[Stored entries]
▬▬▬

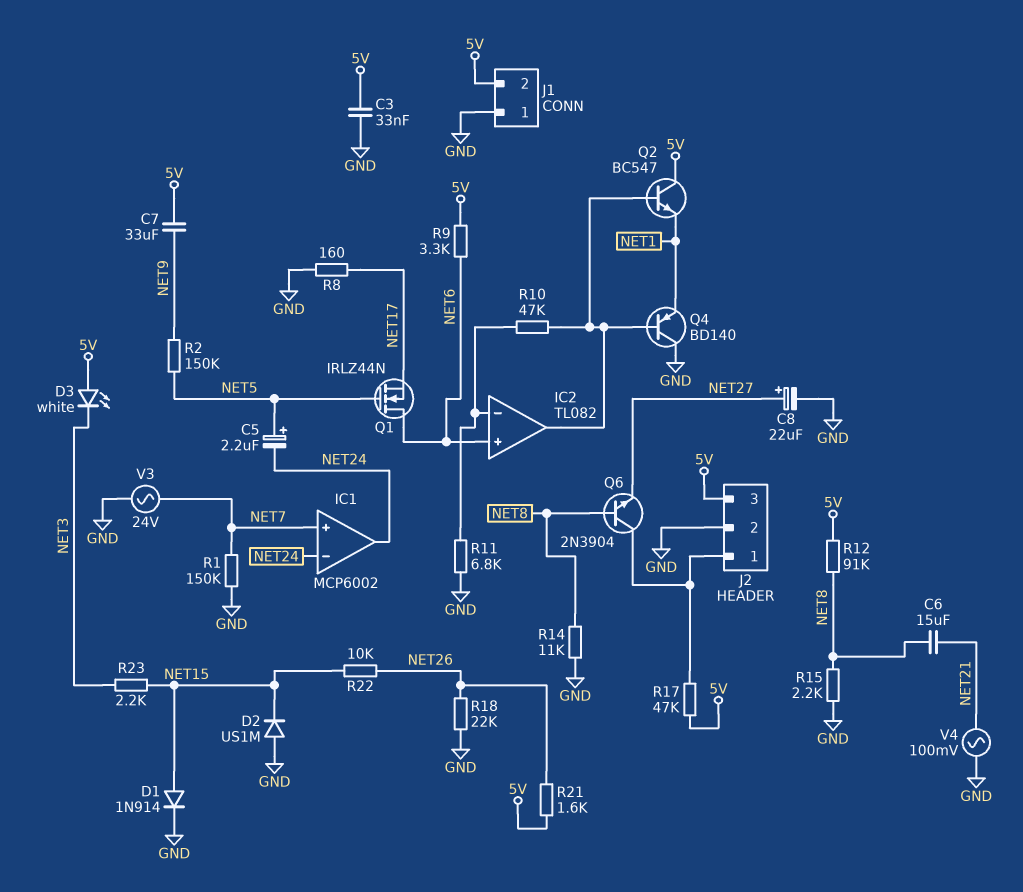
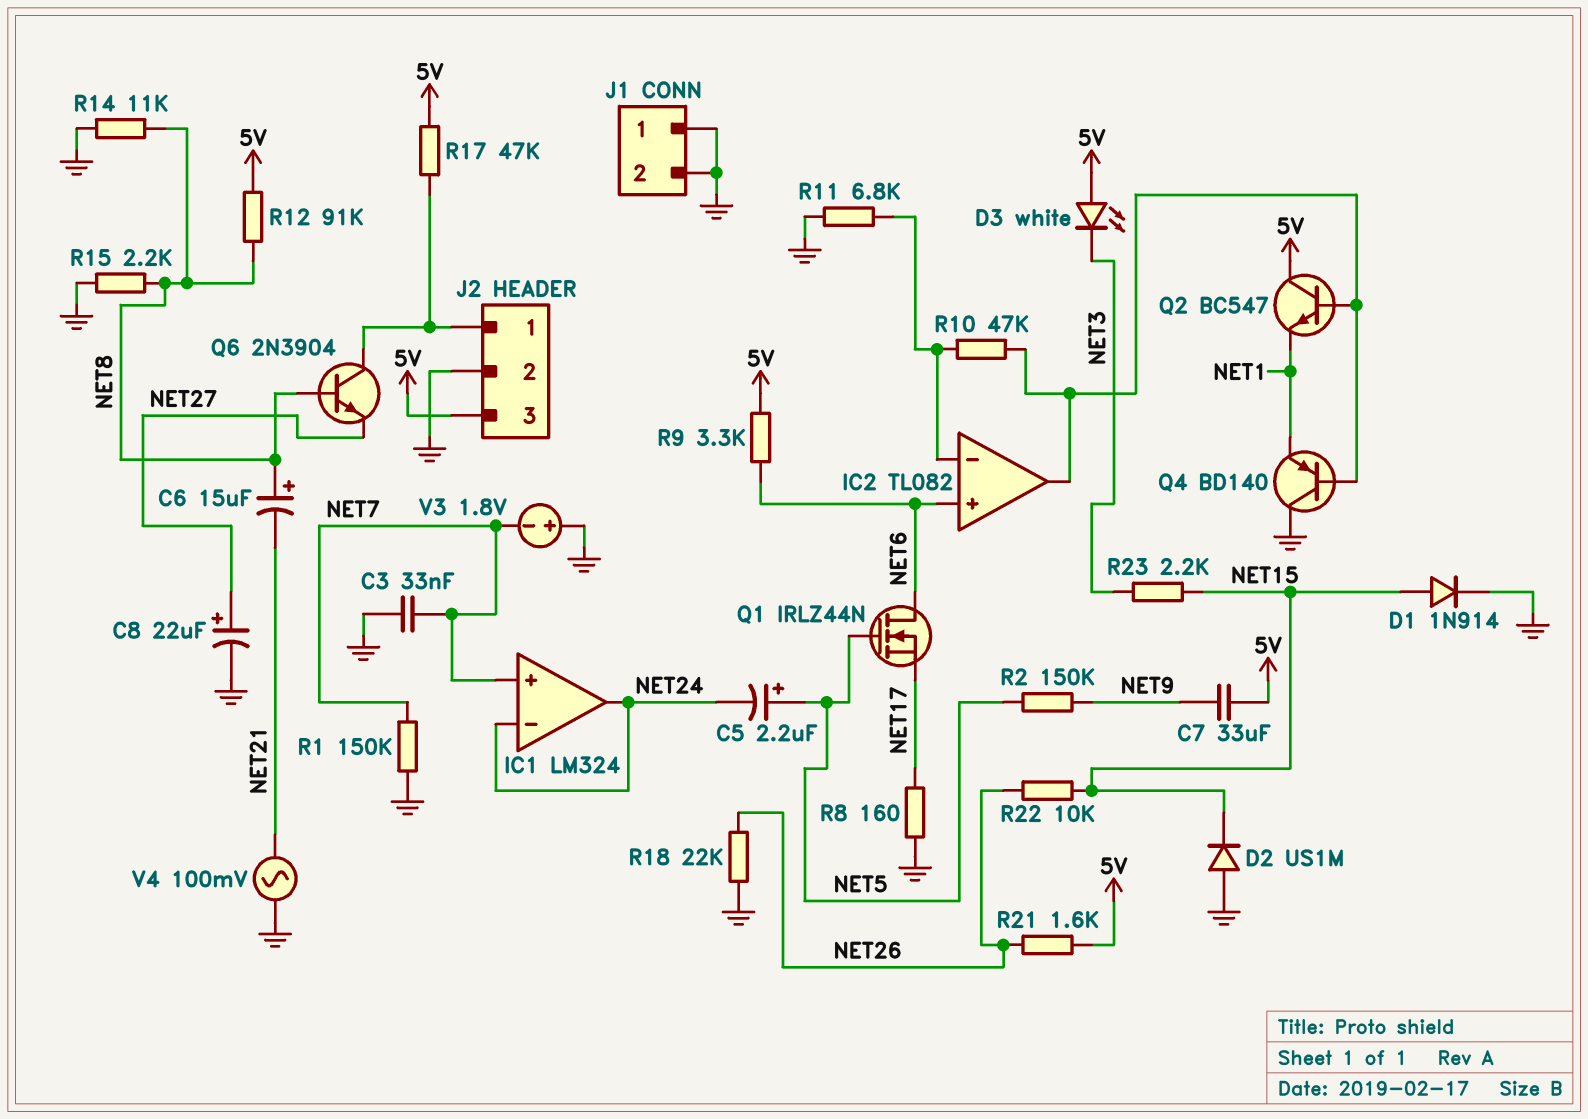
C3: 33nF (5V, GND) -> 33nF (GND, NET7)
C6: 15uF (NET8, NET21) -> 15uF (plus NET8, minus NET21)
IC1: MCP6002 -> LM324
J1 pin 2: 5V -> GND
V3: AC 24V (GND, NET7) -> 1.8V (plus GND, minus NET7)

▬▬▬

# ABOUT THIS EXERCISE
Each line of the data that contains "minus" belongs in the answer.

# ANSWER FOR THE TASK
C6: 15uF (NET8, NET21) -> 15uF (plus NET8, minus NET21)
V3: AC 24V (GND, NET7) -> 1.8V (plus GND, minus NET7)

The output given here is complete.